▸ Available records
........
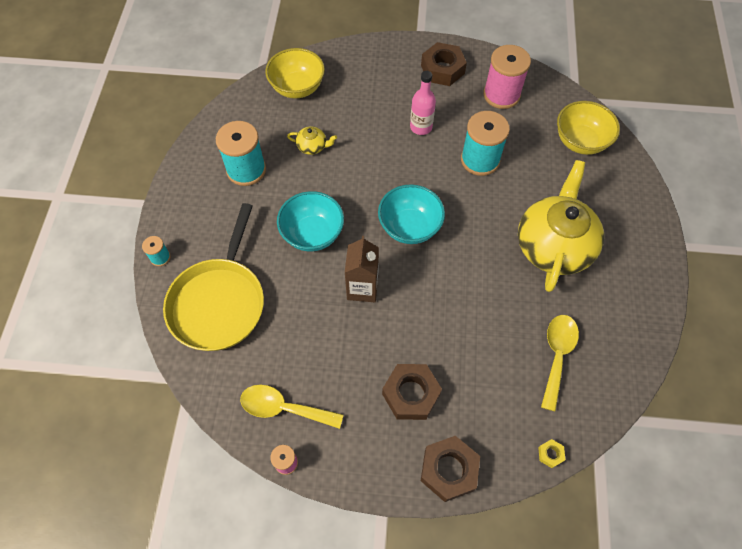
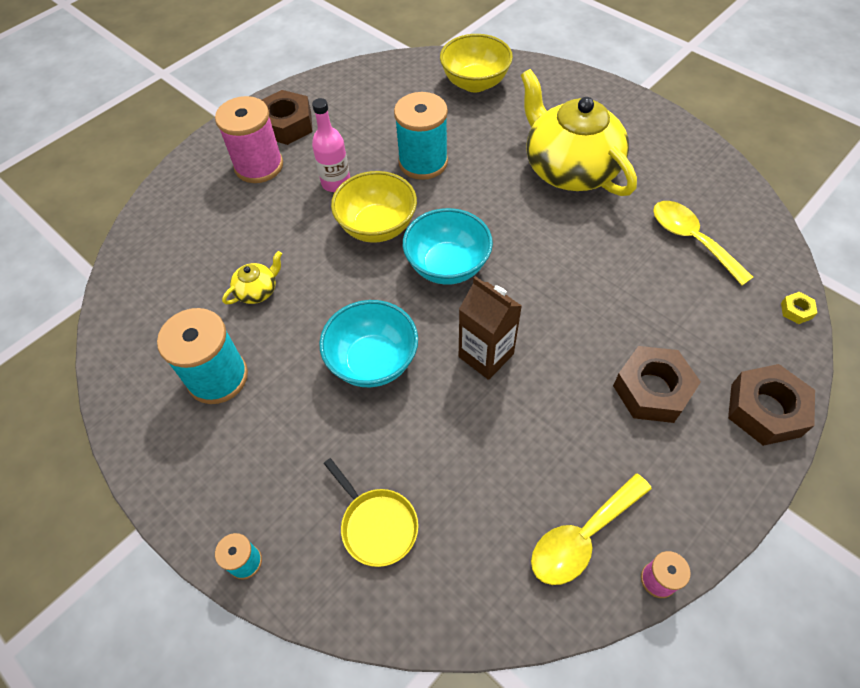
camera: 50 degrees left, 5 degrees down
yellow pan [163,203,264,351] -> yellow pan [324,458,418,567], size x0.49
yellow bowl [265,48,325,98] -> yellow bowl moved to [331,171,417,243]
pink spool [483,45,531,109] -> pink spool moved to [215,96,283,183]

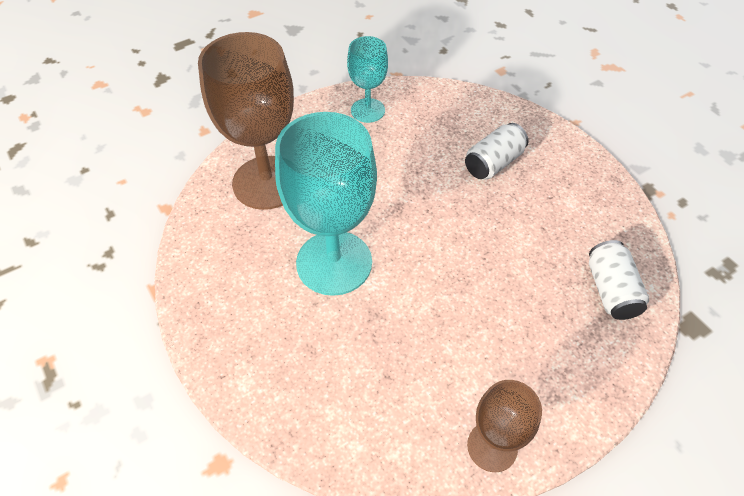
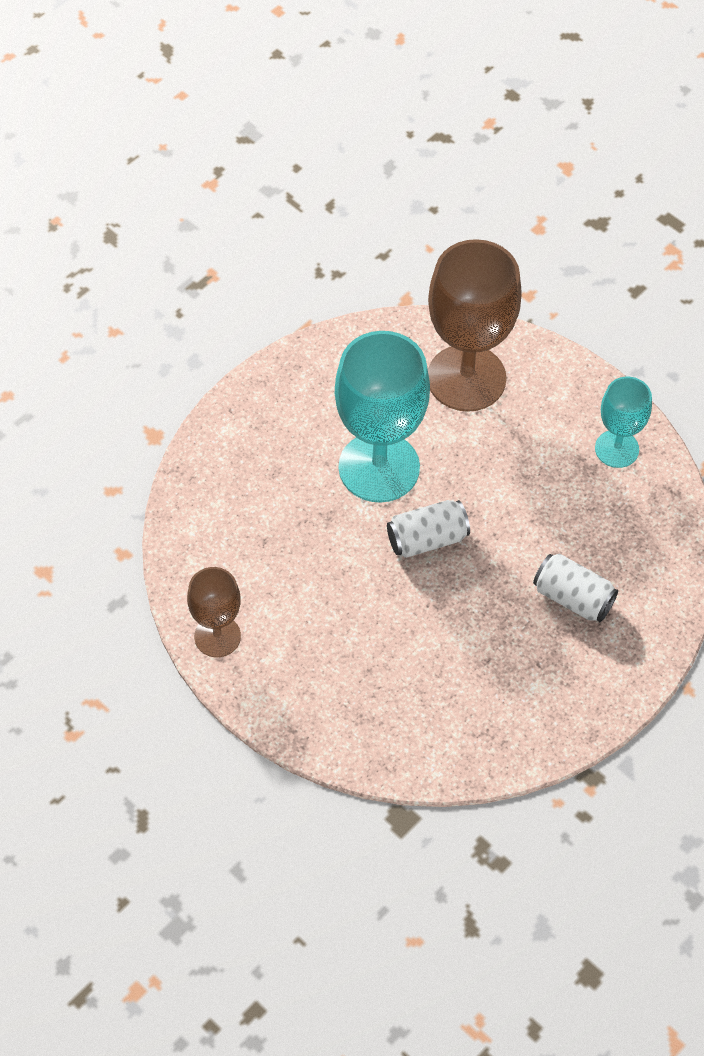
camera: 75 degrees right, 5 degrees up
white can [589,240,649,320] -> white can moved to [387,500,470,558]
........
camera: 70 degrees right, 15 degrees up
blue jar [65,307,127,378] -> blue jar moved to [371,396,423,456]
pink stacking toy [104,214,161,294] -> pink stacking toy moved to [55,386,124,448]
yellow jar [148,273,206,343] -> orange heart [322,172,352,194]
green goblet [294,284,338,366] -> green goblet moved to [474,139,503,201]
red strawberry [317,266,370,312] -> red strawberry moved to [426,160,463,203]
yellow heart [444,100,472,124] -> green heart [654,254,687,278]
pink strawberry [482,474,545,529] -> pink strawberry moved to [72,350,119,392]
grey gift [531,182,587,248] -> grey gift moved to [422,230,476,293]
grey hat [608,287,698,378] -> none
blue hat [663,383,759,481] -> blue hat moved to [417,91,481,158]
........
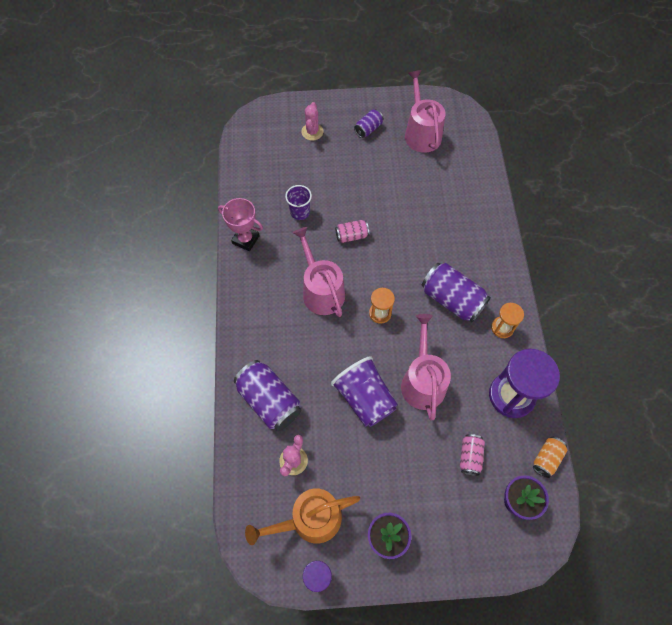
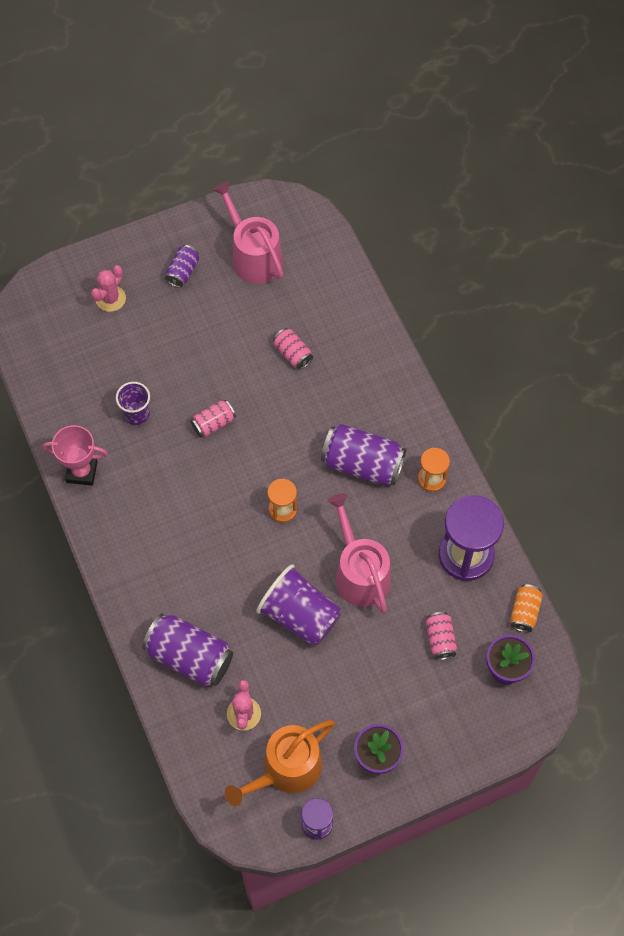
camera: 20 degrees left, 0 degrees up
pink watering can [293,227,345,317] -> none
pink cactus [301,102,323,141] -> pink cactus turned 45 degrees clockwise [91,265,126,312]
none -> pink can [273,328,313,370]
........
▸ Requirement
Copy every line from the records that holds the string "strawberry".

▸ Written response
red strawberry [317,266,370,312] -> red strawberry moved to [426,160,463,203]
pink strawberry [482,474,545,529] -> pink strawberry moved to [72,350,119,392]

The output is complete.